··· Supplied entries ···

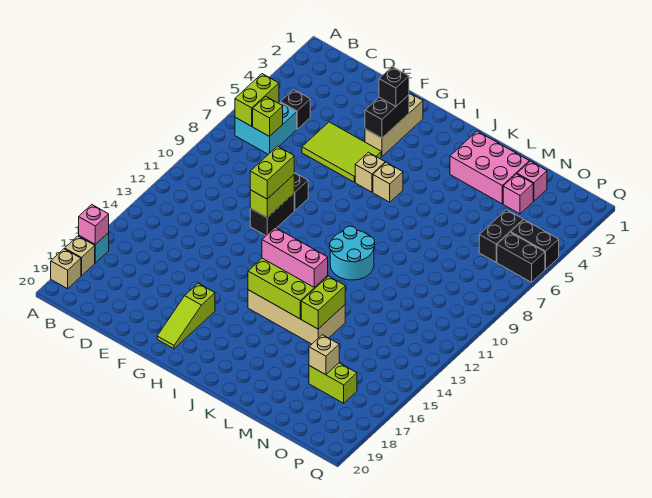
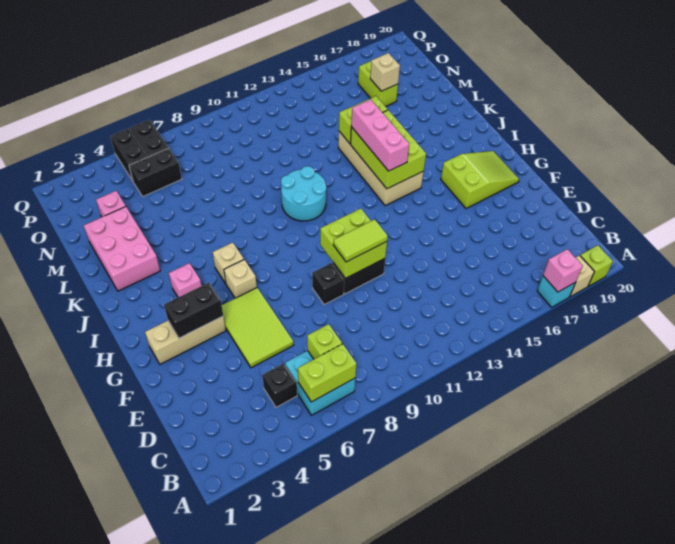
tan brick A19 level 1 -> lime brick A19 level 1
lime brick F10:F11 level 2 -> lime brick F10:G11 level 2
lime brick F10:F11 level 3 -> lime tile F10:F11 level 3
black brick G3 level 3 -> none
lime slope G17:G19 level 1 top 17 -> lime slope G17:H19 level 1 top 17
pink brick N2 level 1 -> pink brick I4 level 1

···
··· Supplied entries ···

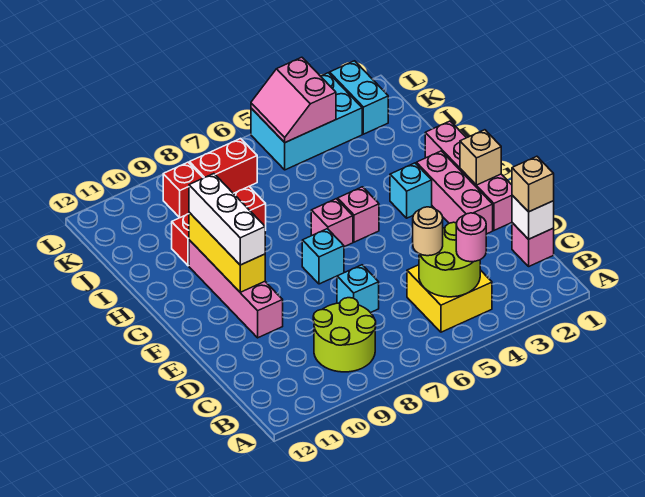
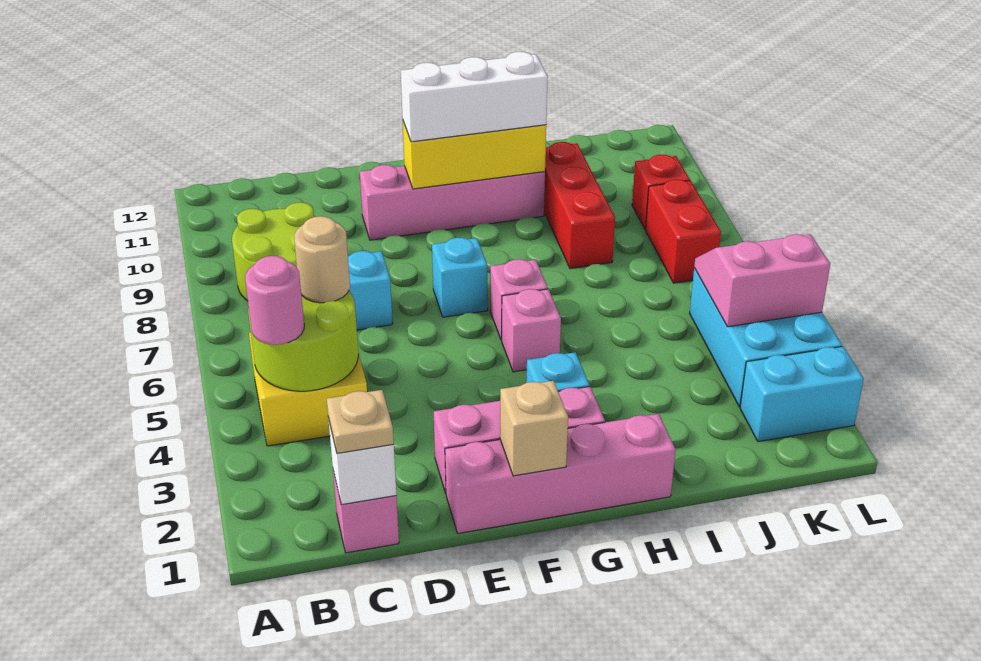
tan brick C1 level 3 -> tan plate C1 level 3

···

Exercise prompt:
Which lines above run from the one containing "lime brick F10:F11 level 3" to the one containing "pink brick N2"? Give them again exactly, both ends included.

Task result:
lime brick F10:F11 level 3 -> lime tile F10:F11 level 3
black brick G3 level 3 -> none
lime slope G17:G19 level 1 top 17 -> lime slope G17:H19 level 1 top 17
pink brick N2 level 1 -> pink brick I4 level 1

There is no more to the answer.